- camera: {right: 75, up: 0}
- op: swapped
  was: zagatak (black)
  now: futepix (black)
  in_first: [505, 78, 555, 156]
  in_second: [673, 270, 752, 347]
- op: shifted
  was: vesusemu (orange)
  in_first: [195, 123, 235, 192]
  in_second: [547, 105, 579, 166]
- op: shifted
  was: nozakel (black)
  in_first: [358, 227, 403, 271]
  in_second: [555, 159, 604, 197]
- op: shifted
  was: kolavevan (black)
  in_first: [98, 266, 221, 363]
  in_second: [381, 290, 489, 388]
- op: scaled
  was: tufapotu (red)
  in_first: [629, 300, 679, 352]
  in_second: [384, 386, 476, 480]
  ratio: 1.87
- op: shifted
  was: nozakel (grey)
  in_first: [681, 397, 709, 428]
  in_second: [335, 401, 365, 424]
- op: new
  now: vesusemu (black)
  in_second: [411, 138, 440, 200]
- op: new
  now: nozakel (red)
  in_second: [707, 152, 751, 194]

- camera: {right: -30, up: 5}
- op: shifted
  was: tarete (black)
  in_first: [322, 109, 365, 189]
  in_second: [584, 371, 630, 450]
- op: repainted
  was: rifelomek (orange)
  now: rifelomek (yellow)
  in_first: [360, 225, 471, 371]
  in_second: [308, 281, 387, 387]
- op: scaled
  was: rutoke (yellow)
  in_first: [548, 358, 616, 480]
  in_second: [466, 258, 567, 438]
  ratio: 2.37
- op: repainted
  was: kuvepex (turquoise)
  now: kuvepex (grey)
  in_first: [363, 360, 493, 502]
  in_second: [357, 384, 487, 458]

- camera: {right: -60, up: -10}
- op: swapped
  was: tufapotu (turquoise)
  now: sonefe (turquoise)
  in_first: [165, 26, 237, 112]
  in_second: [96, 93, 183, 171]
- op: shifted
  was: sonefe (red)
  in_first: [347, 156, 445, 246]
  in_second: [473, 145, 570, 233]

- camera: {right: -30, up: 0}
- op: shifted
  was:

------------------------------

WORK ORDER :: Can you restate every record above word for word?

YOUR SOLUTION ::
- camera: {right: 75, up: 0}
- op: swapped
  was: zagatak (black)
  now: futepix (black)
  in_first: [505, 78, 555, 156]
  in_second: [673, 270, 752, 347]
- op: shifted
  was: vesusemu (orange)
  in_first: [195, 123, 235, 192]
  in_second: [547, 105, 579, 166]
- op: shifted
  was: nozakel (black)
  in_first: [358, 227, 403, 271]
  in_second: [555, 159, 604, 197]
- op: shifted
  was: kolavevan (black)
  in_first: [98, 266, 221, 363]
  in_second: [381, 290, 489, 388]
- op: scaled
  was: tufapotu (red)
  in_first: [629, 300, 679, 352]
  in_second: [384, 386, 476, 480]
  ratio: 1.87
- op: shifted
  was: nozakel (grey)
  in_first: [681, 397, 709, 428]
  in_second: [335, 401, 365, 424]
- op: new
  now: vesusemu (black)
  in_second: [411, 138, 440, 200]
- op: new
  now: nozakel (red)
  in_second: [707, 152, 751, 194]

- camera: {right: -30, up: 5}
- op: shifted
  was: tarete (black)
  in_first: [322, 109, 365, 189]
  in_second: [584, 371, 630, 450]
- op: repainted
  was: rifelomek (orange)
  now: rifelomek (yellow)
  in_first: [360, 225, 471, 371]
  in_second: [308, 281, 387, 387]
- op: scaled
  was: rutoke (yellow)
  in_first: [548, 358, 616, 480]
  in_second: [466, 258, 567, 438]
  ratio: 2.37
- op: repainted
  was: kuvepex (turquoise)
  now: kuvepex (grey)
  in_first: [363, 360, 493, 502]
  in_second: [357, 384, 487, 458]

- camera: {right: -60, up: -10}
- op: swapped
  was: tufapotu (turquoise)
  now: sonefe (turquoise)
  in_first: [165, 26, 237, 112]
  in_second: [96, 93, 183, 171]
- op: shifted
  was: sonefe (red)
  in_first: [347, 156, 445, 246]
  in_second: [473, 145, 570, 233]

- camera: {right: -30, up: 0}
- op: shifted
  was:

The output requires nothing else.